The records =
_ _ _ _ _

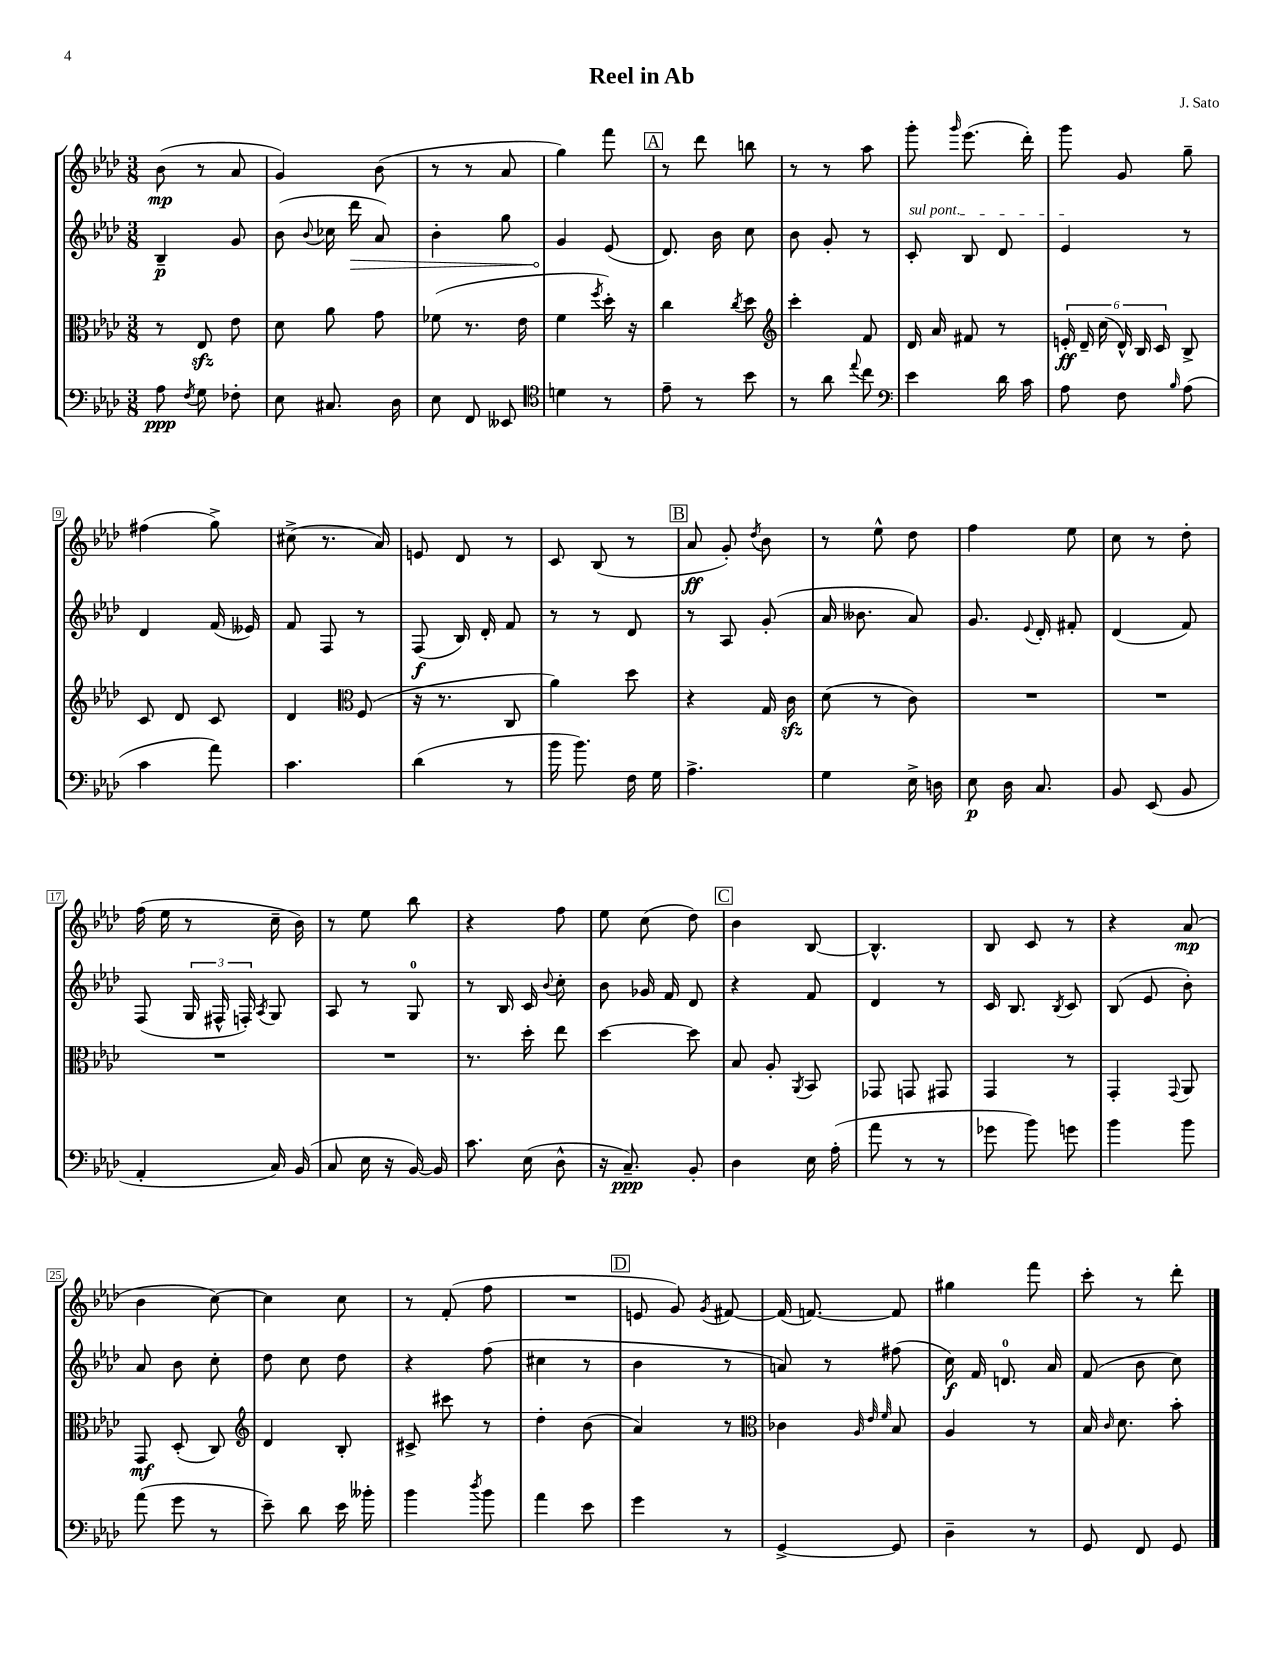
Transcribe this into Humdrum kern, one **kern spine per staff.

**kern	**kern	**kern	**kern
*staff4	*staff3	*staff2	*staff1
*clefF4	*clefC3	*clefG2	*clefG2
*k[b-e-a-d-]	*k[b-e-a-d-]	*k[b-e-a-d-]	*k[b-e-a-d-]
*M3/8	*M3/8	*M3/8	*M3/8
8A-	8r	4B-~	(8b-
8qF	.	.	.
8G	8E-	.	8r
8F-'	8e-	8g	8a-
=	=	=	=
8E-	8d-	(8b-	4g)
.	.	8qqb-	.
8.C#	8a-	16cc-	.
.	.	16ddd-	.
.	8g	8a-)	(8b-
16D-	.	.	.
=	=	=	=
8E-	(8f-	4b-'	8r
8FF	8.r	.	8r
8EE--	.	8gg	8a-
.	16e-	.	.
=	=	=	=
*clefC4	*	*	*
4d	4f	4g	4gg)
.	8qff	.	.
8r	16dd-')	(8e-	8fff
.	16r	.	.
=	=	=	=
8e-~	4cc	8.d-)	8r
8r	.	.	8ddd-
.	.	16b-	.
.	8qcc	.	.
8b-	8dd-	8cc	8bb
=	=	=	=
*	*clefG2	*	*
8r	4ccc'	8b-	8r
8a-	.	8g'	8r
8qqee-	.	.	.
8cc	8f	8r	8aa-
=	=	=	=
*clefF4	*	*	*
4e-	16d-	8c'	8ggg'
.	16a-	.	.
.	.	.	16qqggg
.	8f#	8B-	(8.eee-
16d-	8r	8d-	.
16c	.	.	16ddd-')
=	=	=	=
8A-	24e'	4e-	8ggg
.	24d-~	.	.
.	(24cc	.	.
8F	24d-^^)	.	8g
.	24B-	.	.
.	24c	.	.
16qqB-	.	.	.
(8A-	8B-^	8r	8gg~
=	=	=	=
4c	8c	4d-	(4ff#
.	8d-	.	.
8a-)	8c	(16f	8gg^)
.	.	16e--)	.
=	=	=	=
4.c	4d-	8f	(8cc#^
.	.	8F	8.r
*	*clefC3	*	*
.	(8F	8r	.
.	.	.	16a-)
=	=	=	=
(4d-	16r	(8F	8e
.	8.r	.	.
.	.	16B-)	8d-
.	.	16d-'	.
8r	8C	8f	8r
=	=	=	=
16b-	4a-)	8r	8c
8.b-)	.	.	.
.	.	8r	(8B-
16F	8dd-	8d-	8r
16G	.	.	.
=	=	=	=
4.A-^	4r	8r	8a-
.	.	8A-	8g')
.	.	.	8qdd-
.	16G	(8g'	8b-
.	16c	.	.
=	=	=	=
4G	(8d-	16a-	8r
.	.	8.b--	.
.	8r	.	8ee-^^
16E-^	8c)	8a-)	8dd-
16D	.	.	.
=	=	=	=
8E-	4.r	8.g	4ff
16D-	.	.	.
.	.	8qqe-	.
8.C	.	16d-'	.
.	.	8f#'	8ee-
=	=	=	=
8BB-	4.r	(4d-	8cc
(8EE-	.	.	8r
8BB-	.	8f)	8dd-'
=	=	=	=
4AA-'	4.r	(8F	(16ff
.	.	.	16ee-
.	.	24G	8r
.	.	24F#^^	.
.	.	24F')	.
.	.	8qA-	.
16C)	.	8G	16cc~
(16BB-	.	.	16b-)
=	=	=	=
8C	4.r	8A-	8r
16E-	.	8r	8ee-
16r	.	.	.
[16BB-)	.	8G	8bb-
16BB-]	.	.	.
=	=	=	=
8.c	8.r	8r	4r
.	.	16B-	.
(16E-	16dd-'	16c	.
.	.	8qqb-	.
8D-^^	8ee-	8cc'	8ff
=	=	=	=
16r	[4dd-	8b-	8ee-
8.C~)	.	.	.
.	.	16g-	(8cc
.	.	16f	.
8BB-'	8dd-]	8d-	8dd-)
=	=	=	=
4D-	8B-	4r	4b-
.	8A-'	.	.
.	8qAA-	.	.
16E-	8BB-	8f	[8B-
(16A-'	.	.	.
=	=	=	=
8a-	8GG-	4d-	4.B-^^]
8r	8GG	.	.
8r	8GG#	8r	.
=	=	=	=
8g-	4GG	16c	8B-
.	.	8.B-	.
8b-)	.	.	8c
.	.	8qB-	.
8g	8r	8c	8r
=	=	=	=
4b-	4GG'	(8B-	4r
.	.	8e-	.
.	8qqGG	.	.
8b-	8AA-	8b-')	(8a-
=	=	=	=
(8a-	8GG	8a-	4b-
8g	(8D-'	8b-	.
8r	8C)	8cc'	[8cc)
=	=	=	=
*	*clefG2	*	*
8e-~)	4d-	8dd-	4cc]
8d-	.	8cc	.
16e-	8B-'	8dd-	8cc
16b--'	.	.	.
=	=	=	=
4b-	8c#^	4r	8r
.	8ccc#	.	(8f'
8qdd-	.	.	.
8b-	8r	(8ff	8ff
=	=	=	=
4a-	4dd-'	4cc#	4.r
8e-	(8b-	8r	.
=	=	=	=
4g	4a-)	4b-	8e
.	.	.	8g)
.	.	.	8qg
8r	8r	8r	[8f#
=	=	=	=
*	*clefC3	*	*
[4GG^	4c-	8a)	(16f#]
.	.	.	[8.f)
.	.	8r	.
.	32qqA-	.	.
.	32qqe-	.	.
.	32qqf	.	.
8GG]	8B-	(8ff#	8f]
=	=	=	=
4D-~	4A-	16cc)	4gg#
.	.	16f	.
.	.	8.d	.
8r	8r	.	8fff
.	.	16a-	.
=	=	=	=
8GG	16B-	(8f	8ccc'
.	16qqc	.	.
.	8.d-	.	.
8FF	.	8b-	8r
8GG	8b-'	8cc)	8ddd-'
==	==	==	==
*-	*-	*-	*-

_ _ _ _ _

Task to carry out = Identify each line of the listing above that contains the string "kern", matching case exactly, and copy every such line in full.

Solution to this problem =
Transcribe this into Humdrum kern, one **kern spine per staff.
**kern	**kern	**kern	**kern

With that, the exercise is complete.